[Stored data]
════════
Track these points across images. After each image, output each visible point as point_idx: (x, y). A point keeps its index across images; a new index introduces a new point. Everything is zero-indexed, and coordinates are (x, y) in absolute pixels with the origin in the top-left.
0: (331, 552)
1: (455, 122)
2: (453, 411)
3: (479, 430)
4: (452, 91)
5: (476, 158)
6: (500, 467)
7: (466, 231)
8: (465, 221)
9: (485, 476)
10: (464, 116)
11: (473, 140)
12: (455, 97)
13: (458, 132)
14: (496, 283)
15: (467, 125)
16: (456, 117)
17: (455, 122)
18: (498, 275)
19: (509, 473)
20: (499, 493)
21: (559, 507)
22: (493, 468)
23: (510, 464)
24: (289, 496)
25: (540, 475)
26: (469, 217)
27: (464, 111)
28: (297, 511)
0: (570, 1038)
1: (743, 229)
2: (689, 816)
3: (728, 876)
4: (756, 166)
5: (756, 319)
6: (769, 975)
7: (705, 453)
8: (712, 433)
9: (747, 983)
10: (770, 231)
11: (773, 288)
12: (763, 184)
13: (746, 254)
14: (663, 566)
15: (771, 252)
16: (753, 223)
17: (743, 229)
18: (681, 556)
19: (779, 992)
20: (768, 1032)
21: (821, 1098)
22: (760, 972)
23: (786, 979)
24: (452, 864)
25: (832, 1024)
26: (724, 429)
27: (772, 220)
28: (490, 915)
════════
- **WHAT THE TASK REQUIRES**
Rewrite all of the rows above, replacing each "images" with "frames" and leaving everything else the same.

- **TASK ANSWER**
Track these points across frames. After each image, output each visible point as point_idx: (x, y). A point keeps its index across frames; a new index introduces a new point. Everything is zero-indexed, and coordinates are (x, y) in absolute pixels with the origin in the top-left.
0: (331, 552)
1: (455, 122)
2: (453, 411)
3: (479, 430)
4: (452, 91)
5: (476, 158)
6: (500, 467)
7: (466, 231)
8: (465, 221)
9: (485, 476)
10: (464, 116)
11: (473, 140)
12: (455, 97)
13: (458, 132)
14: (496, 283)
15: (467, 125)
16: (456, 117)
17: (455, 122)
18: (498, 275)
19: (509, 473)
20: (499, 493)
21: (559, 507)
22: (493, 468)
23: (510, 464)
24: (289, 496)
25: (540, 475)
26: (469, 217)
27: (464, 111)
28: (297, 511)
0: (570, 1038)
1: (743, 229)
2: (689, 816)
3: (728, 876)
4: (756, 166)
5: (756, 319)
6: (769, 975)
7: (705, 453)
8: (712, 433)
9: (747, 983)
10: (770, 231)
11: (773, 288)
12: (763, 184)
13: (746, 254)
14: (663, 566)
15: (771, 252)
16: (753, 223)
17: (743, 229)
18: (681, 556)
19: (779, 992)
20: (768, 1032)
21: (821, 1098)
22: (760, 972)
23: (786, 979)
24: (452, 864)
25: (832, 1024)
26: (724, 429)
27: (772, 220)
28: (490, 915)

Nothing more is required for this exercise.